THE TASK: Among the entries below, please show each line that carries the word "yellow".
•••
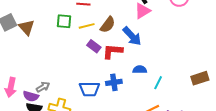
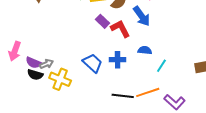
red L-shape: (113, 51) -> (120, 29), turned 50
gray arrow: (43, 87) -> (46, 64), moved
blue trapezoid: (89, 89) -> (92, 63), turned -145

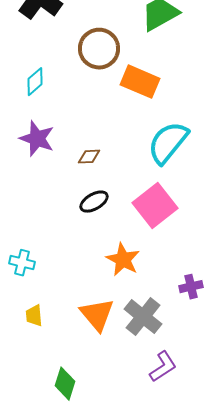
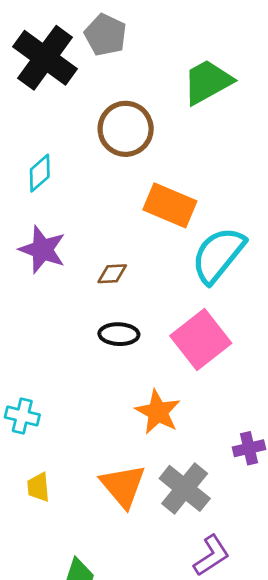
orange rectangle: (140, 82) -> (170, 205), moved
black ellipse: (94, 202) -> (119, 334), turned 32

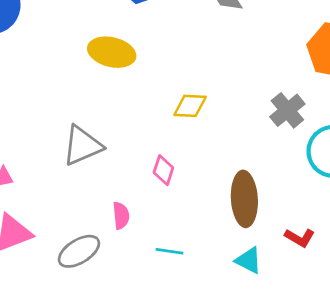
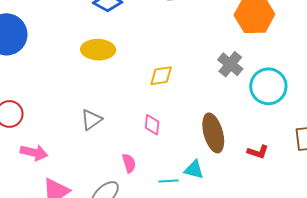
gray triangle: (82, 146) -> (91, 120), size x0.7
cyan triangle: (249, 260) -> (194, 170), moved

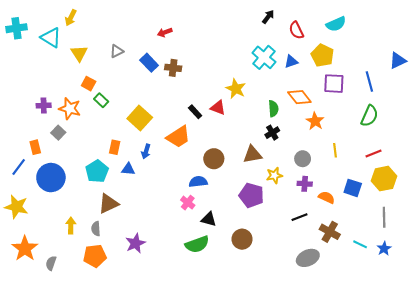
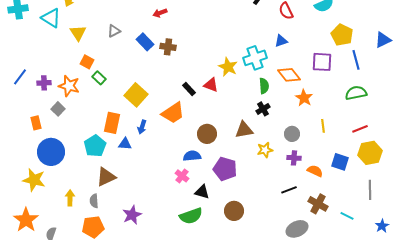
yellow pentagon: (322, 55) -> (342, 35), moved
cyan cross: (264, 57) -> (255, 58), moved, turned 30
green semicircle: (369, 116) -> (356, 93), turned -125
orange rectangle: (115, 147) -> (112, 123), size x1.5
blue line: (19, 167) -> (20, 77), moved
purple pentagon: (251, 195) -> (225, 169), moved
yellow star: (16, 207) -> (34, 180), moved
blue star: (384, 249) -> (382, 226), moved

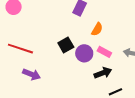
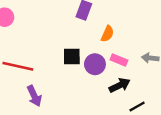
black square: (66, 45) -> (72, 56), turned 35
purple arrow: (32, 74) -> (34, 96), turned 48

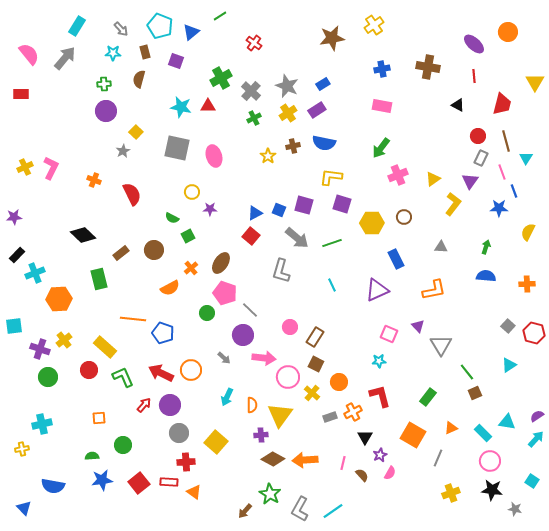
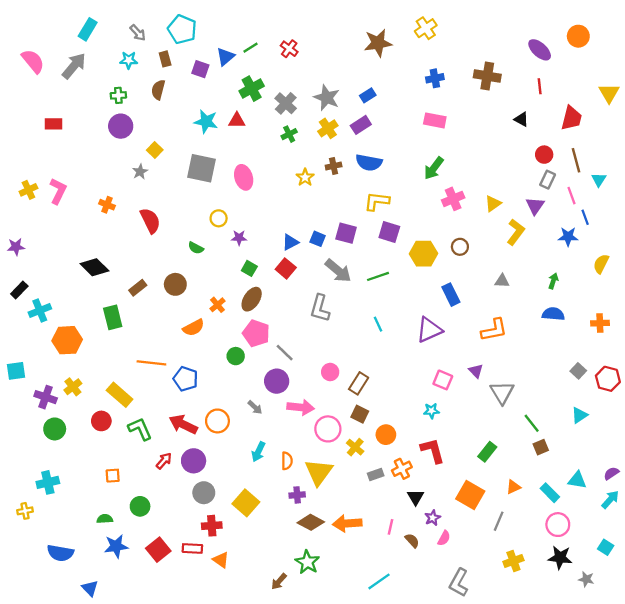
green line: (220, 16) -> (250, 48), moved
blue triangle: (191, 32) -> (225, 57), moved
red rectangle: (21, 94) -> (54, 124), moved
green square: (188, 236) -> (249, 268), moved, turned -32
blue triangle: (24, 508) -> (90, 588), moved
gray L-shape: (300, 509) -> (459, 583), moved

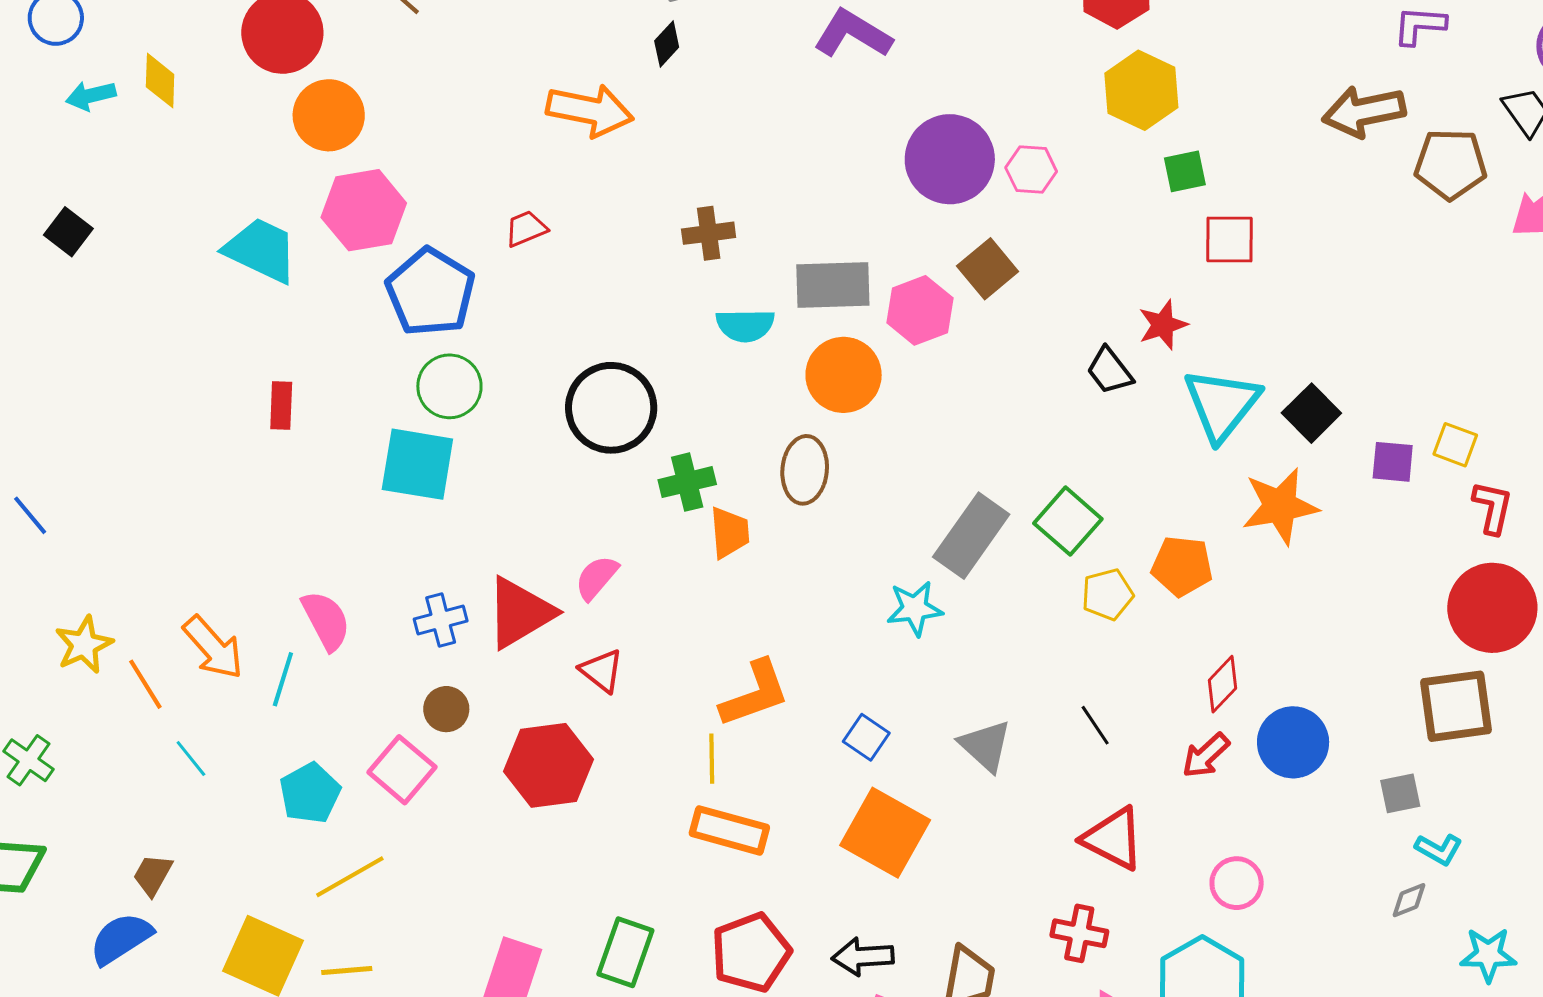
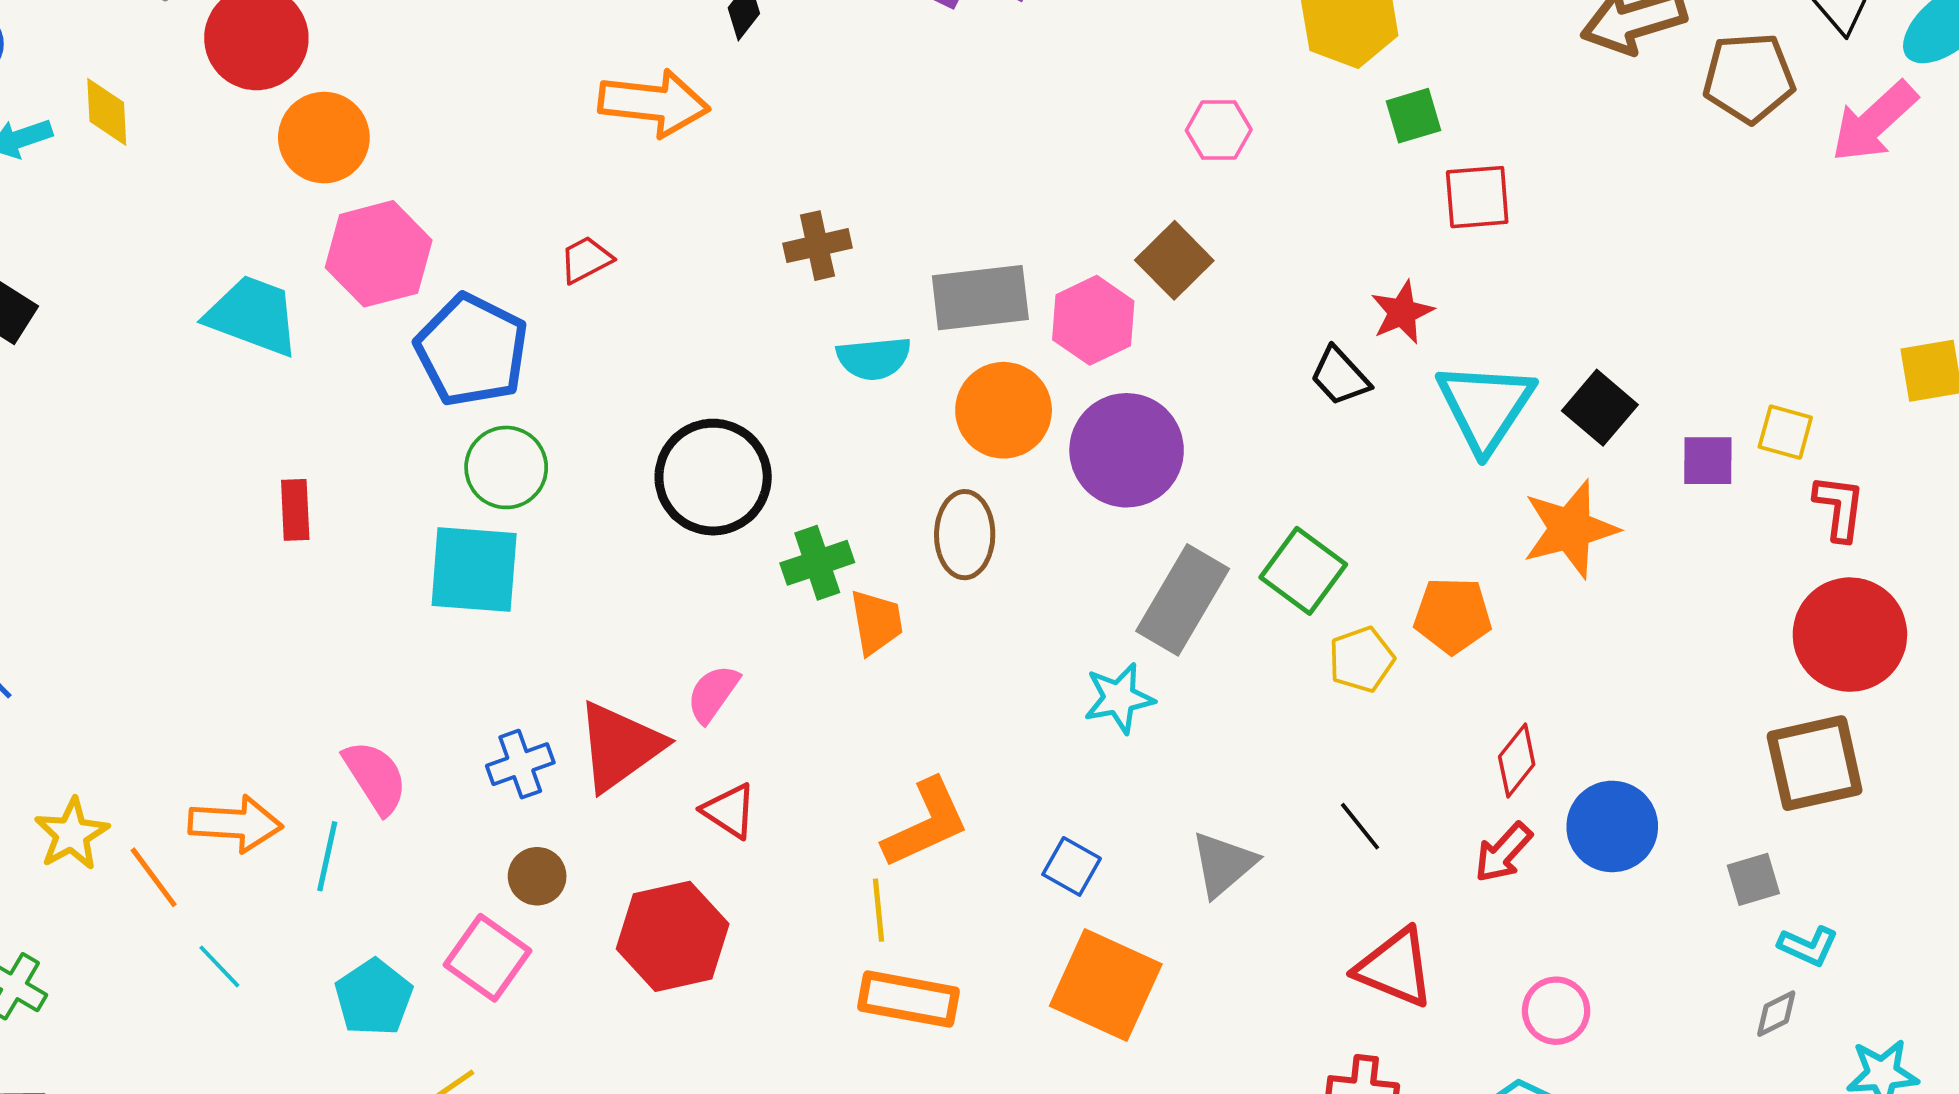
purple circle: (950, 159) -> (1127, 450), moved
orange arrow: (213, 648) -> (235, 824), turned -40
gray triangle: (985, 746) -> (1223, 864), turned 42

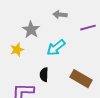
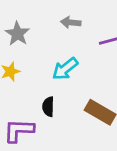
gray star: (31, 30) -> (17, 34), moved

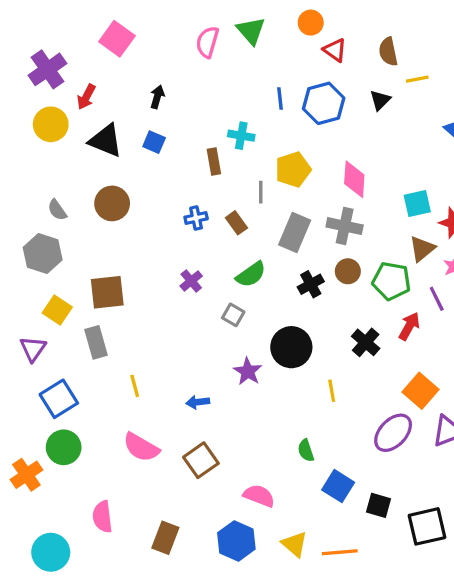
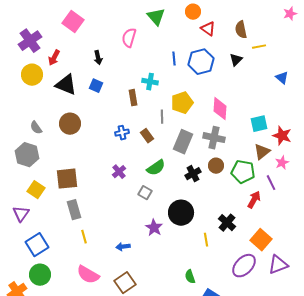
pink semicircle: (207, 42) -> (129, 38), moved
black arrow: (157, 97) -> (98, 58), turned 152
gray rectangle: (96, 342) -> (74, 210), moved
black cross: (366, 342) -> (227, 223), moved

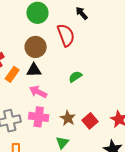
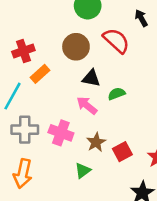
red semicircle: (66, 35) -> (116, 41), turned -40
black triangle: (34, 70) -> (91, 78), moved
pink arrow: (38, 92) -> (87, 105), moved

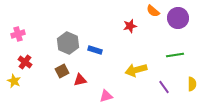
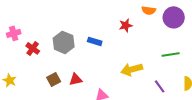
orange semicircle: (153, 11) -> (149, 10), turned -32
blue rectangle: (95, 50) -> (95, 41), moved
red cross: (25, 62) -> (33, 48), moved
brown square: (62, 71) -> (54, 79), moved

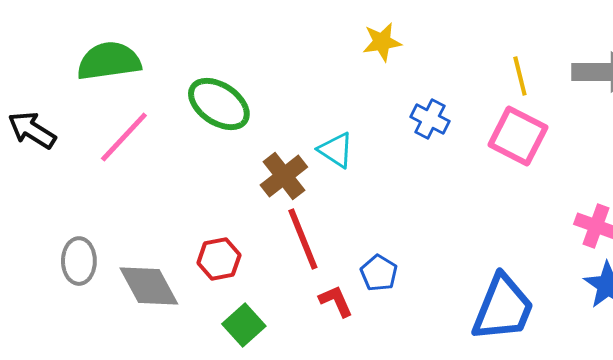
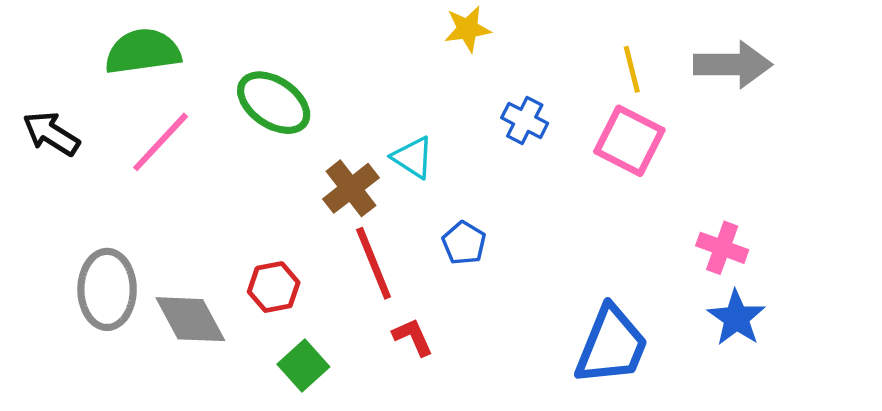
gray ellipse: (79, 261) -> (107, 289), size x1.4
blue pentagon: (379, 273) -> (464, 243), moved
•••
EXERCISE OUTPUT:
yellow pentagon: (322, 55) -> (342, 35), moved
yellow star: (16, 207) -> (34, 180), moved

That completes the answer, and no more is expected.